DIRECTIONS:
Would you reproduce, word for word, only the lines running from the top of the data through the line containing "cyan round brick", and none of the pictures?

STORED DATA:

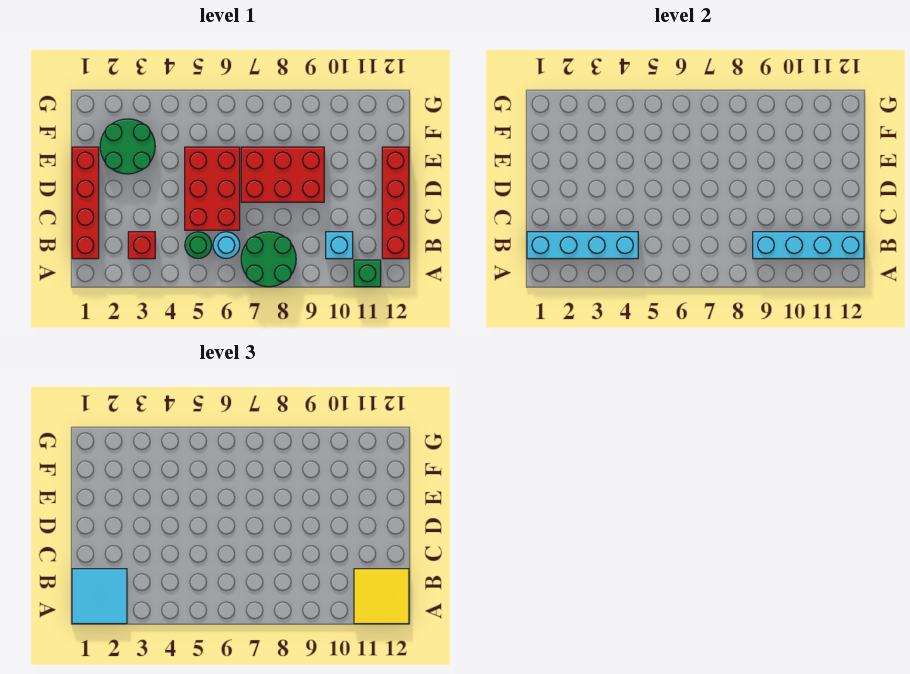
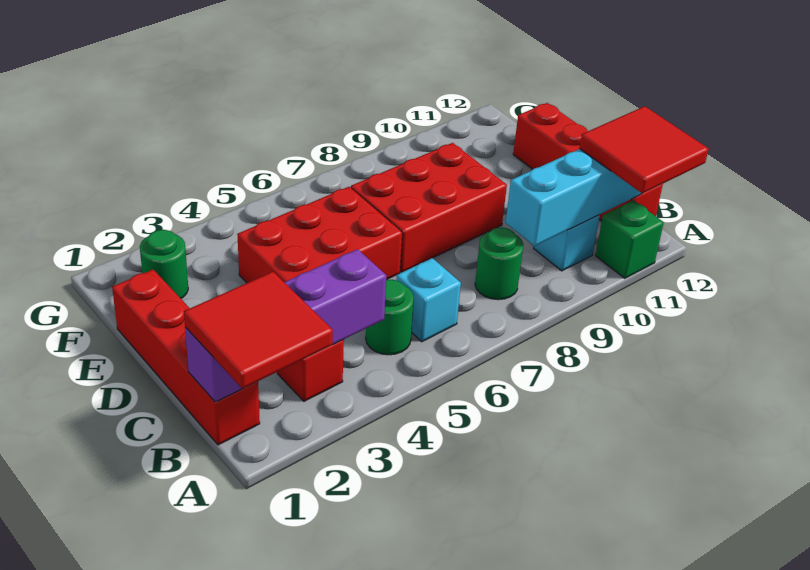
cyan tile A1:B2 level 3 -> red tile A1:B2 level 3
green round brick A7:B8 level 1 -> green round brick B8 level 1
yellow tile A11:B12 level 3 -> red tile A11:B12 level 3
cyan brick B1:B4 level 2 -> purple brick B1:B4 level 2
cyan round brick B6 level 1 -> cyan brick B6 level 1
red brick C5:E6 level 1 -> red brick D4:E6 level 1
green round brick E2:F3 level 1 -> green round brick F2 level 1

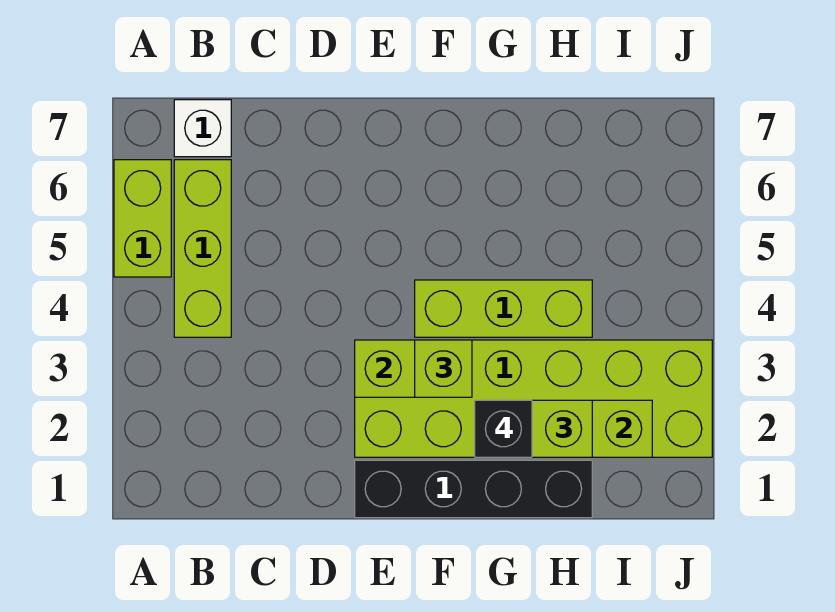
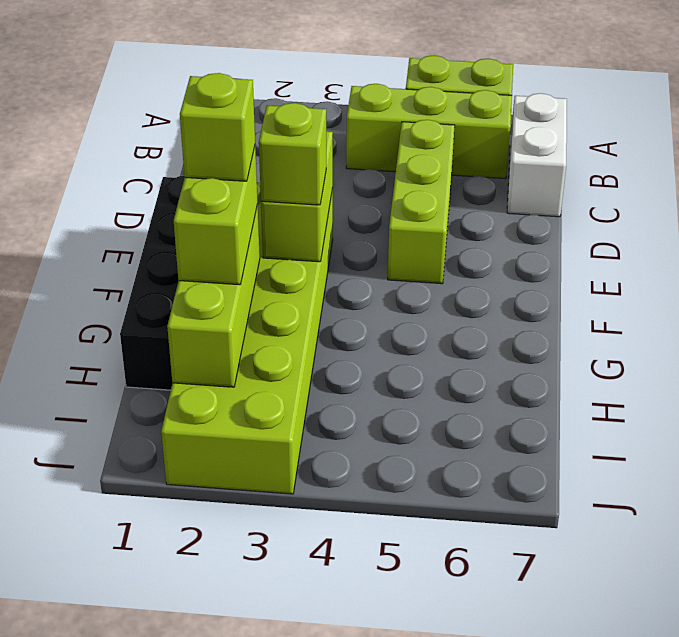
white brick B7 level 1 -> white brick B7:C7 level 1
lime brick F4:H4 level 1 -> lime brick C5:E5 level 1
black brick G2 level 4 -> lime brick G2 level 4

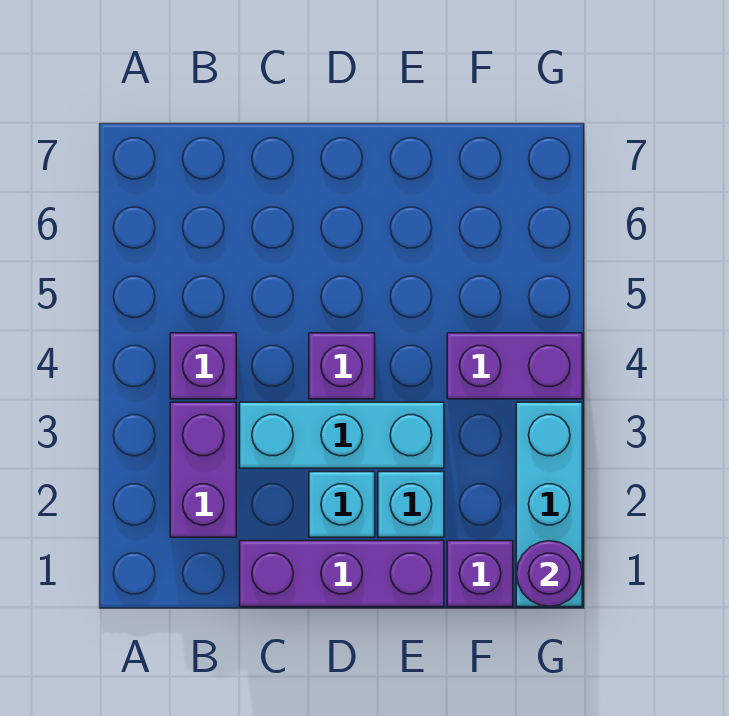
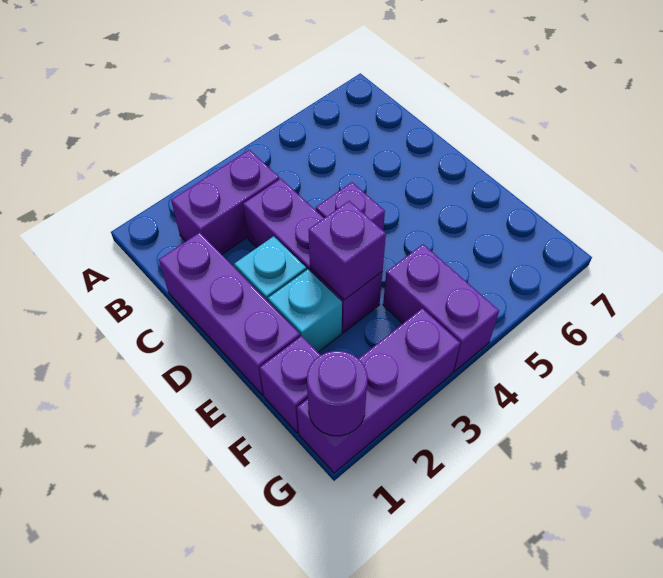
purple brick B4 level 1 -> purple brick E3 level 2
cyan brick C3:E3 level 1 -> purple brick C3:E3 level 1
cyan brick G1:G3 level 1 -> purple brick G1:G3 level 1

EXERCISE ANSWER:
cyan tile A1:B2 level 3 -> red tile A1:B2 level 3
green round brick A7:B8 level 1 -> green round brick B8 level 1
yellow tile A11:B12 level 3 -> red tile A11:B12 level 3
cyan brick B1:B4 level 2 -> purple brick B1:B4 level 2
cyan round brick B6 level 1 -> cyan brick B6 level 1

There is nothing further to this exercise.